*Work instruction*:
Restate, in full and unchanged, the entries that follow, but not their pictures.

(Entries taken from a collection)
#####
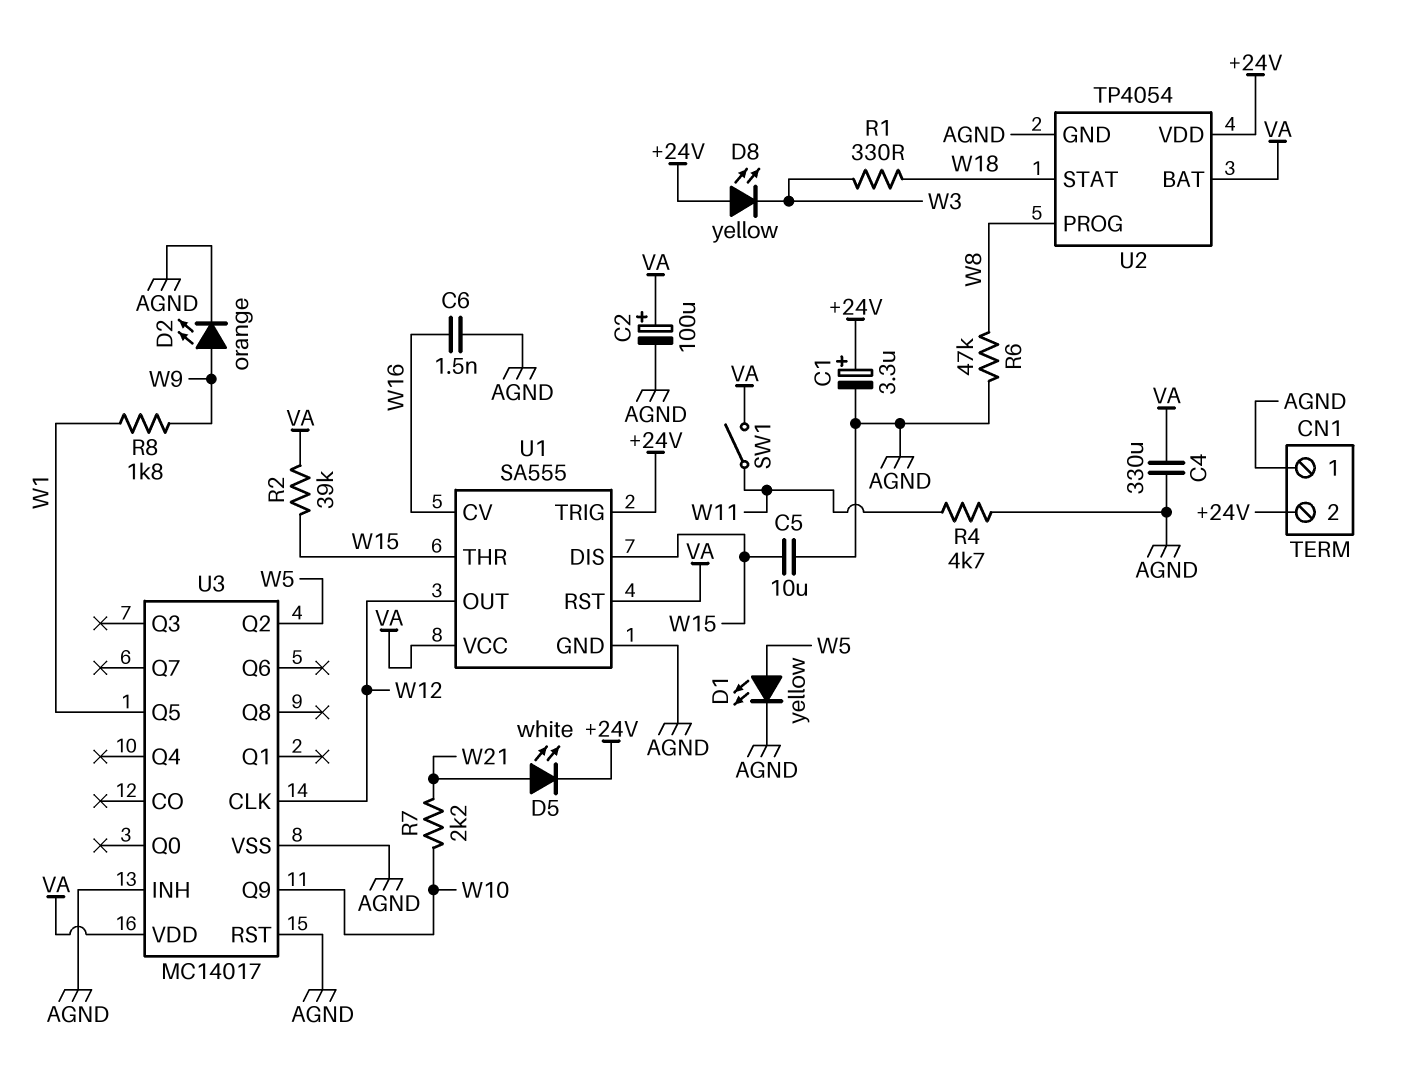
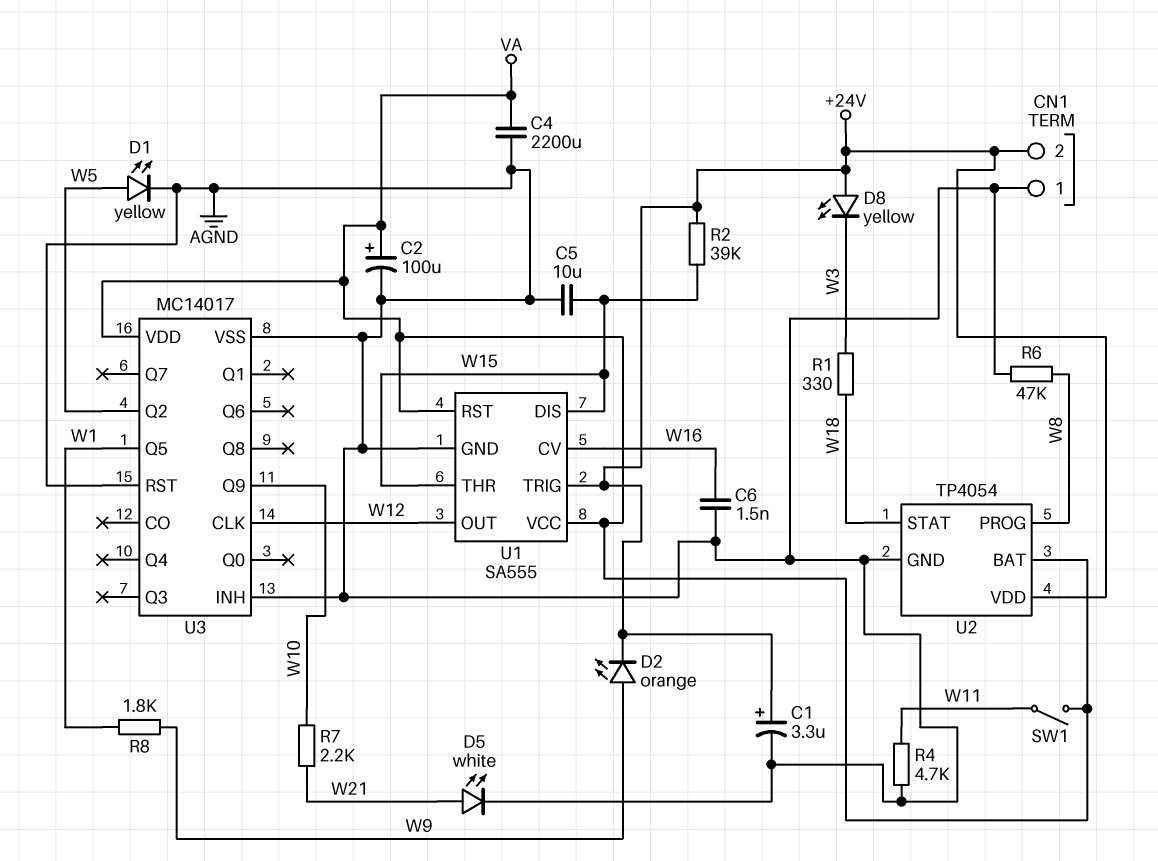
C4: 330uF (AGND, VA) -> 2200uF (AGND, VA)
D2: LED orange (A W9, K AGND) -> LED orange (A W9, K +24V)
D5: LED white (A W21, K +24V) -> LED white (A W21, K AGND)
R2: 39k (VA, W15) -> 39k (+24V, W15)

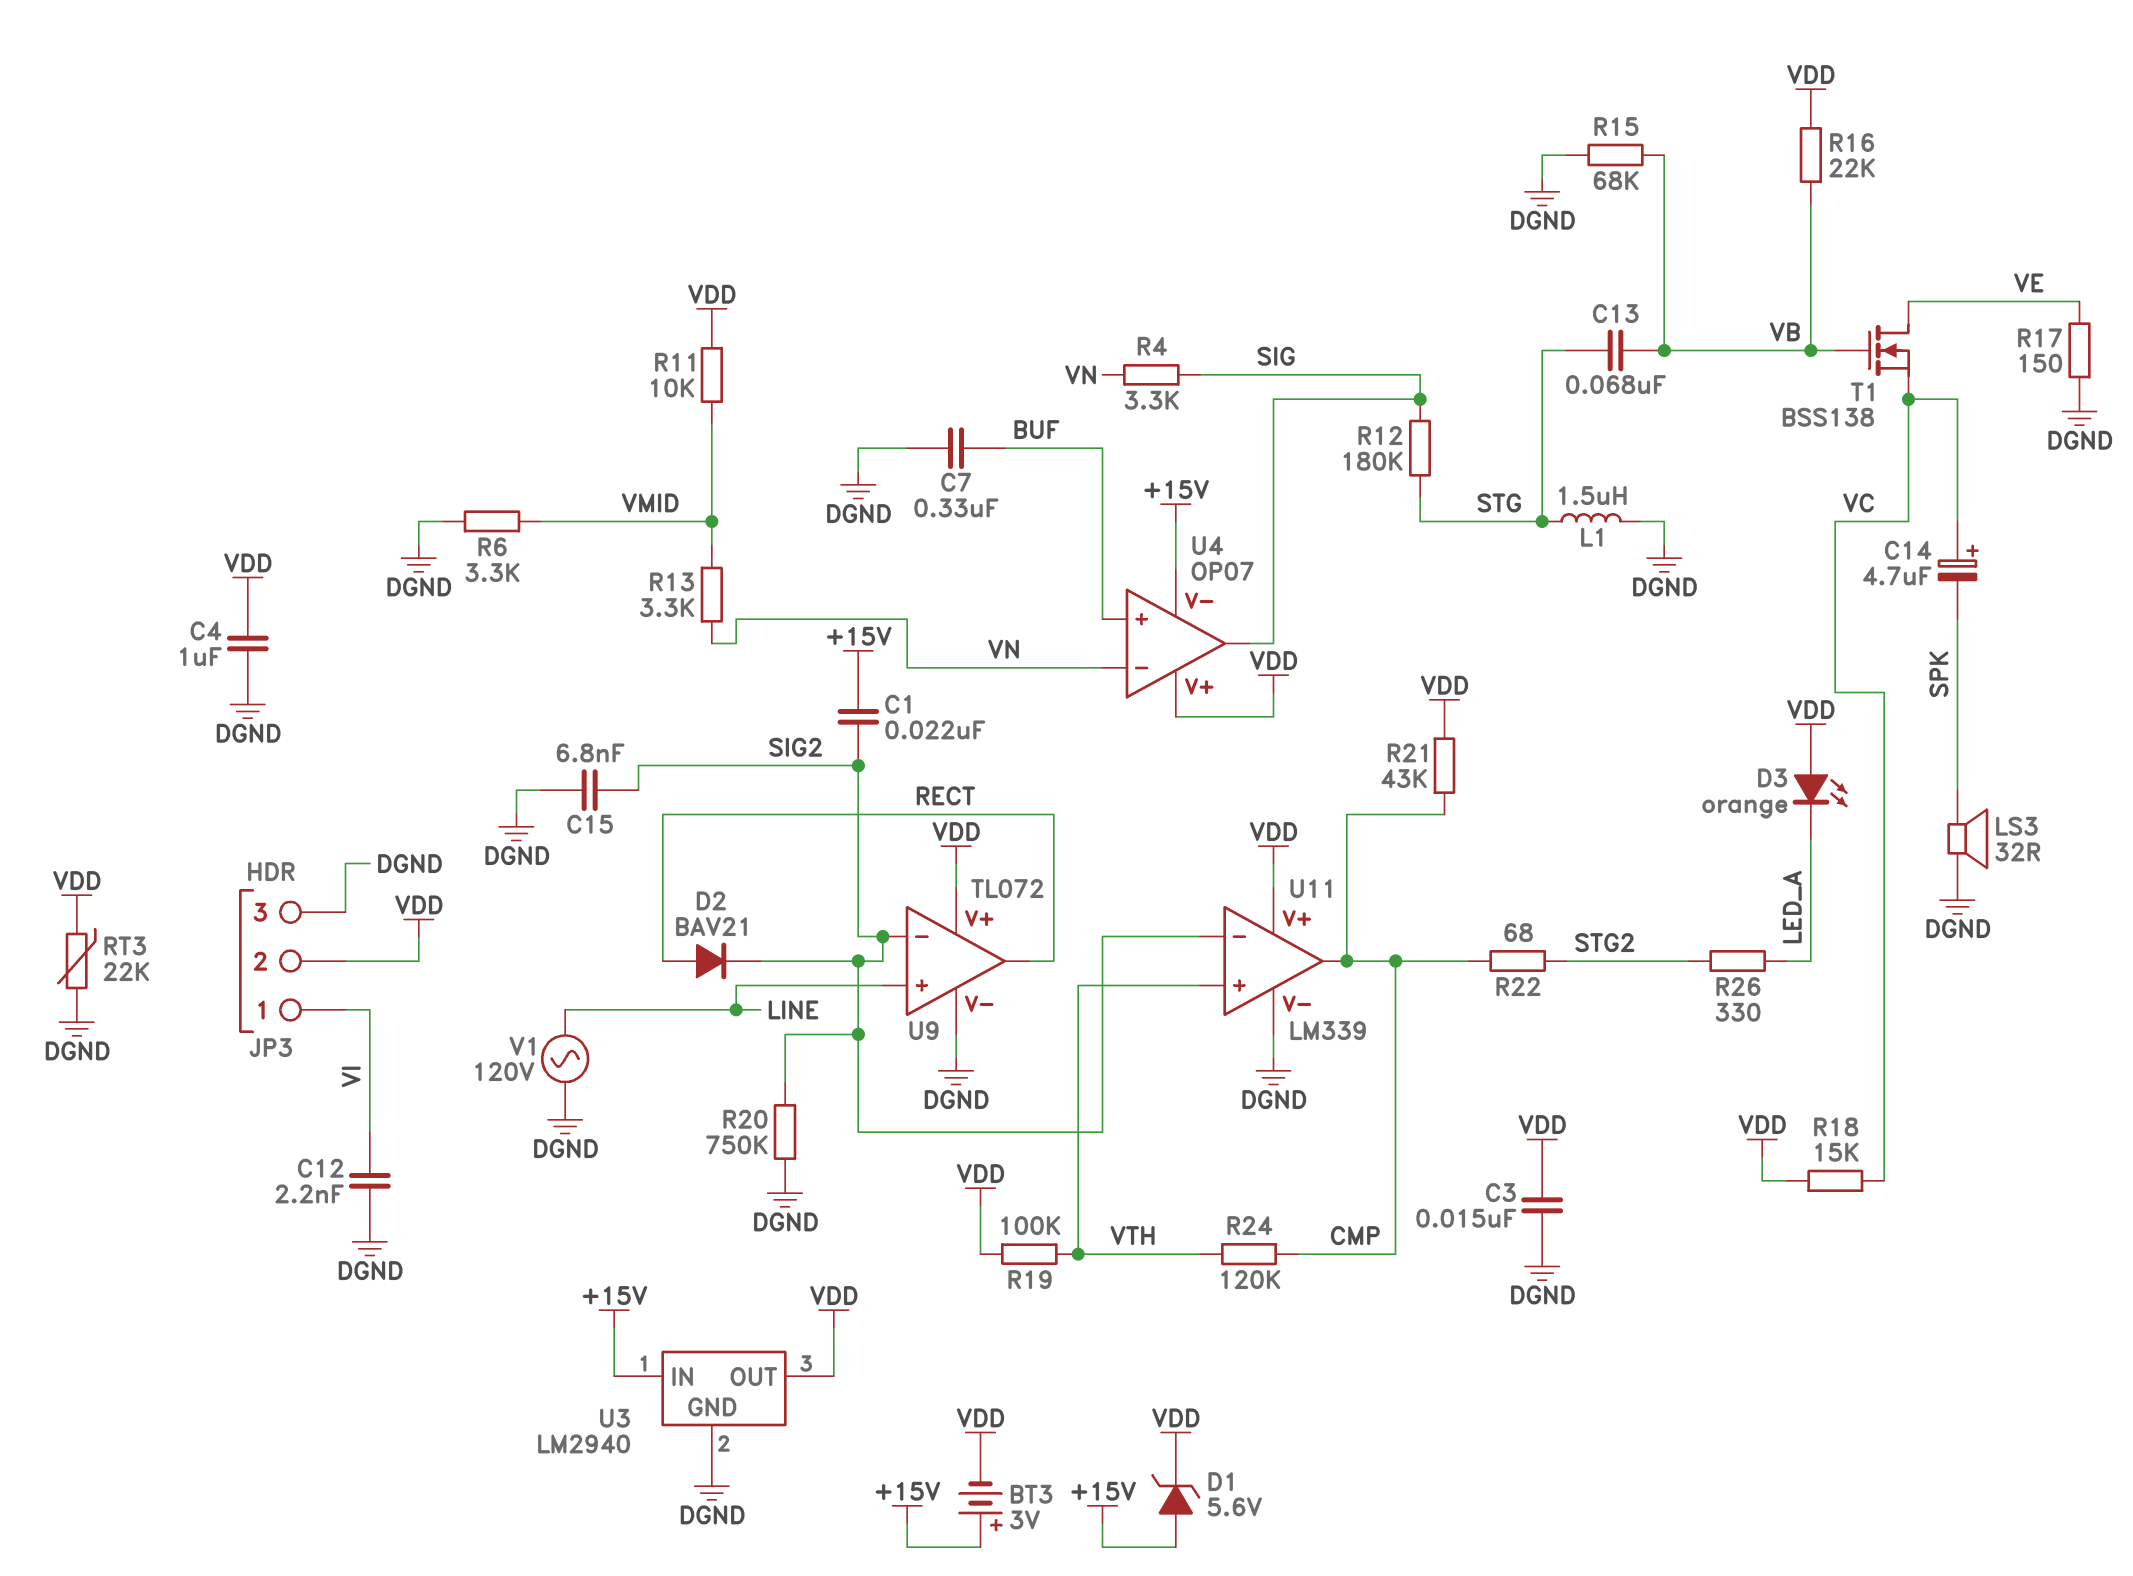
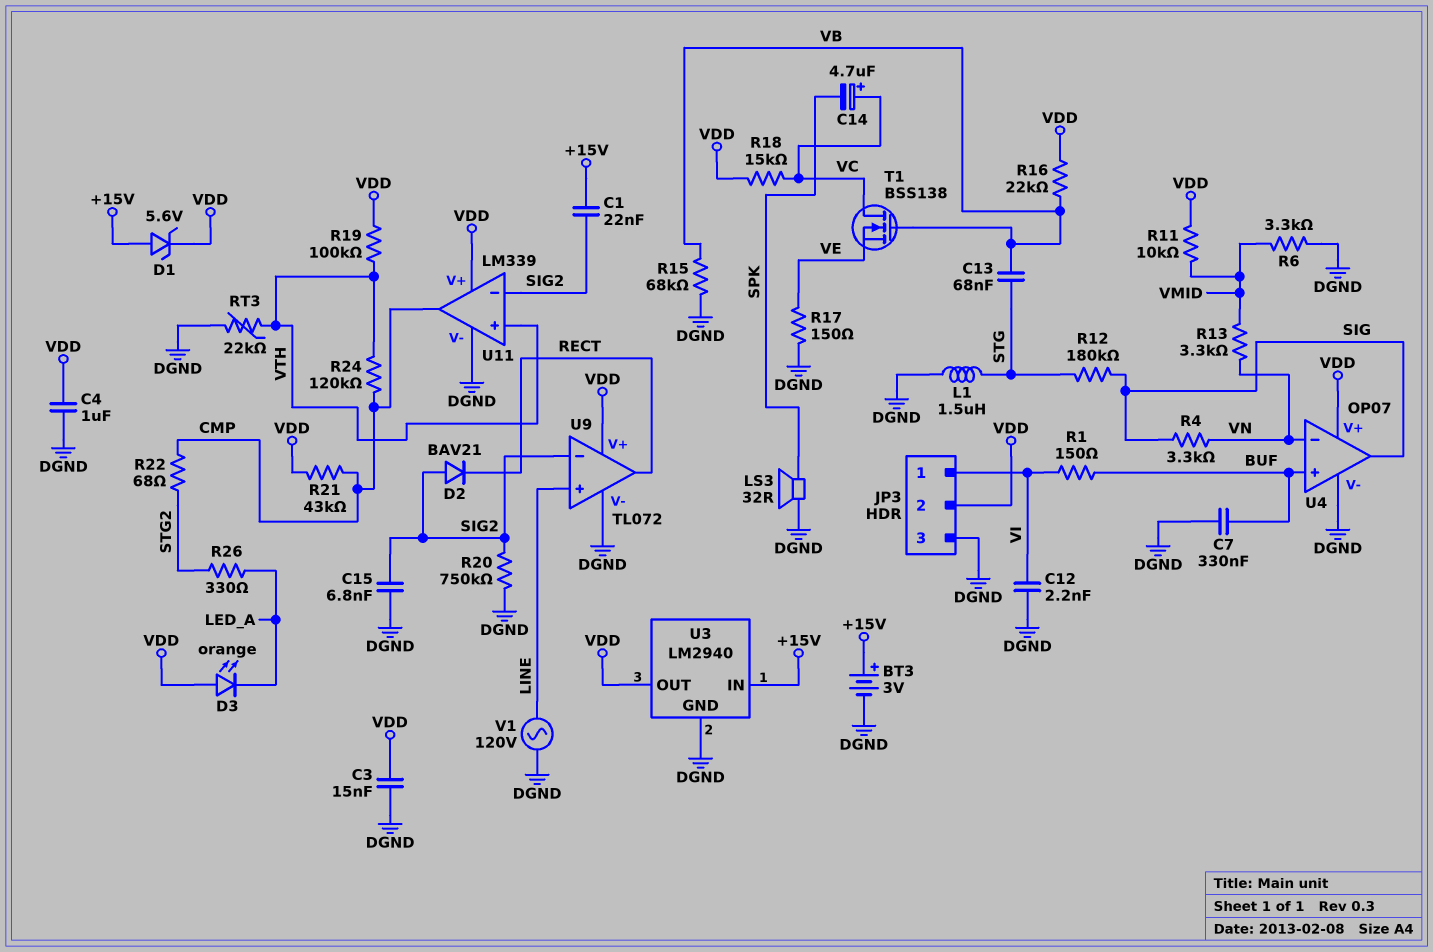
BT3: 3V (plus +15V, minus VDD) -> 3V (plus +15V, minus DGND)
D2: diode BAV21 (A RECT, K SIG2) -> diode BAV21 (A SIG2, K RECT)
R1: none -> 150 (BUF, VI)
RT3: 22k (DGND, VDD) -> 22k (DGND, VTH)
T1: NMOS BSS138 (G VB, D VE, S VC) -> NMOS BSS138 (G VB, D VC, S VE)
U4 pin V-: +15V -> DGND

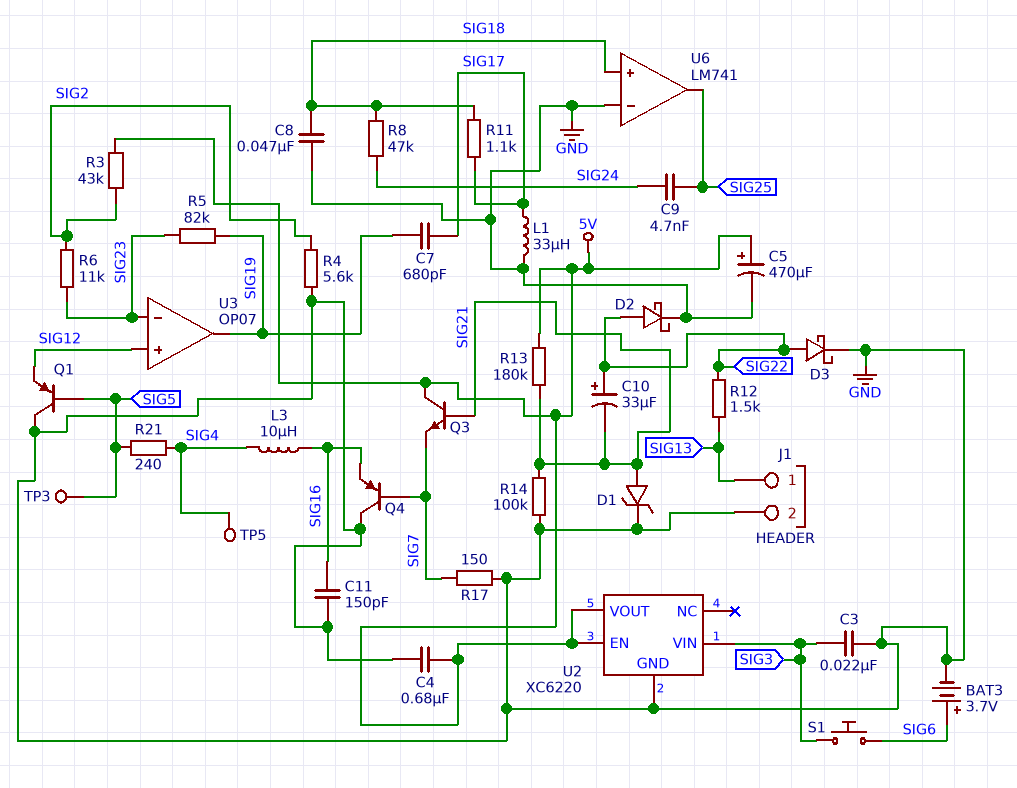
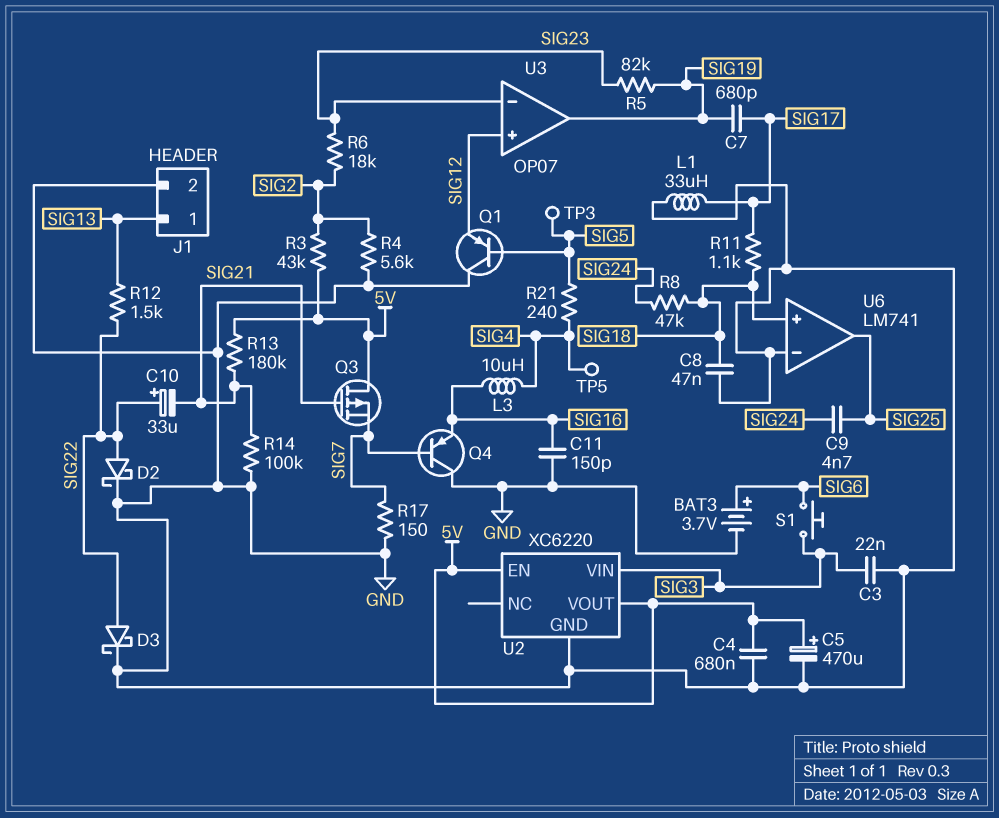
D1: zener (A SIG21, K GND) -> none
Q3: NPN (B SIG21, C 5V, E SIG7) -> PMOS (G SIG21, D 5V, S SIG7)
R6: 11k (SIG2, SIG23) -> 18k (SIG2, SIG23)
#####
*Exercise response*:
C4: 330uF (AGND, VA) -> 2200uF (AGND, VA)
D2: LED orange (A W9, K AGND) -> LED orange (A W9, K +24V)
D5: LED white (A W21, K +24V) -> LED white (A W21, K AGND)
R2: 39k (VA, W15) -> 39k (+24V, W15)

BT3: 3V (plus +15V, minus VDD) -> 3V (plus +15V, minus DGND)
D2: diode BAV21 (A RECT, K SIG2) -> diode BAV21 (A SIG2, K RECT)
R1: none -> 150 (BUF, VI)
RT3: 22k (DGND, VDD) -> 22k (DGND, VTH)
T1: NMOS BSS138 (G VB, D VE, S VC) -> NMOS BSS138 (G VB, D VC, S VE)
U4 pin V-: +15V -> DGND

D1: zener (A SIG21, K GND) -> none
Q3: NPN (B SIG21, C 5V, E SIG7) -> PMOS (G SIG21, D 5V, S SIG7)
R6: 11k (SIG2, SIG23) -> 18k (SIG2, SIG23)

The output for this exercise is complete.